**TASK DIRECTIONS**
The line containing "BUTTON2 pin GND: GND -> none" opens the span to copy, and the last line of the records below closes it. Write out that span exactly.

□ □ □

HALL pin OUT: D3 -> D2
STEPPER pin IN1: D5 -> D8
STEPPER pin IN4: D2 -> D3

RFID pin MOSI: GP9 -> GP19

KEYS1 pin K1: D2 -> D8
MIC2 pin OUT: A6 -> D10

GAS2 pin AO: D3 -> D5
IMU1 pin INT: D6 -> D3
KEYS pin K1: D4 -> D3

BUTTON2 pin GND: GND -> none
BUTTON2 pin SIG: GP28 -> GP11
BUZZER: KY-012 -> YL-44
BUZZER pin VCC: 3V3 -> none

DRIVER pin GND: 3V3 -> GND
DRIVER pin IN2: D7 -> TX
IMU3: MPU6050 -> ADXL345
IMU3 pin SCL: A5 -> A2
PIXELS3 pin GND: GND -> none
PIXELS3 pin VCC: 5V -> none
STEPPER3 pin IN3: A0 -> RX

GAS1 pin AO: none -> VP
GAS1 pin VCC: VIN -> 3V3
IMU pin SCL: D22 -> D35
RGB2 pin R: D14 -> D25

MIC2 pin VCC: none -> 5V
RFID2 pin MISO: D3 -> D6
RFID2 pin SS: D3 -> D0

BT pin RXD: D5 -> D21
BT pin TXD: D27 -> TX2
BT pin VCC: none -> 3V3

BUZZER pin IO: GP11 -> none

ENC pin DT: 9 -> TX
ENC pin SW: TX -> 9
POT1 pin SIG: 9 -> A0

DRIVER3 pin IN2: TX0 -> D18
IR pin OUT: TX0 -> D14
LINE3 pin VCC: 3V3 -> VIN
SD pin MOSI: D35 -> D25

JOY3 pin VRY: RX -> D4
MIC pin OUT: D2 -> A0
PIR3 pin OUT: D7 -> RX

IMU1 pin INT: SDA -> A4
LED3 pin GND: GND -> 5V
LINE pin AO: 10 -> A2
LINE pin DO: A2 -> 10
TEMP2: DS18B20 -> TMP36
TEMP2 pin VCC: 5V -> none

□ □ □

**THE ANSWER**
BUTTON2 pin GND: GND -> none
BUTTON2 pin SIG: GP28 -> GP11
BUZZER: KY-012 -> YL-44
BUZZER pin VCC: 3V3 -> none

DRIVER pin GND: 3V3 -> GND
DRIVER pin IN2: D7 -> TX
IMU3: MPU6050 -> ADXL345
IMU3 pin SCL: A5 -> A2
PIXELS3 pin GND: GND -> none
PIXELS3 pin VCC: 5V -> none
STEPPER3 pin IN3: A0 -> RX

GAS1 pin AO: none -> VP
GAS1 pin VCC: VIN -> 3V3
IMU pin SCL: D22 -> D35
RGB2 pin R: D14 -> D25

MIC2 pin VCC: none -> 5V
RFID2 pin MISO: D3 -> D6
RFID2 pin SS: D3 -> D0

BT pin RXD: D5 -> D21
BT pin TXD: D27 -> TX2
BT pin VCC: none -> 3V3

BUZZER pin IO: GP11 -> none

ENC pin DT: 9 -> TX
ENC pin SW: TX -> 9
POT1 pin SIG: 9 -> A0

DRIVER3 pin IN2: TX0 -> D18
IR pin OUT: TX0 -> D14
LINE3 pin VCC: 3V3 -> VIN
SD pin MOSI: D35 -> D25

JOY3 pin VRY: RX -> D4
MIC pin OUT: D2 -> A0
PIR3 pin OUT: D7 -> RX

IMU1 pin INT: SDA -> A4
LED3 pin GND: GND -> 5V
LINE pin AO: 10 -> A2
LINE pin DO: A2 -> 10
TEMP2: DS18B20 -> TMP36
TEMP2 pin VCC: 5V -> none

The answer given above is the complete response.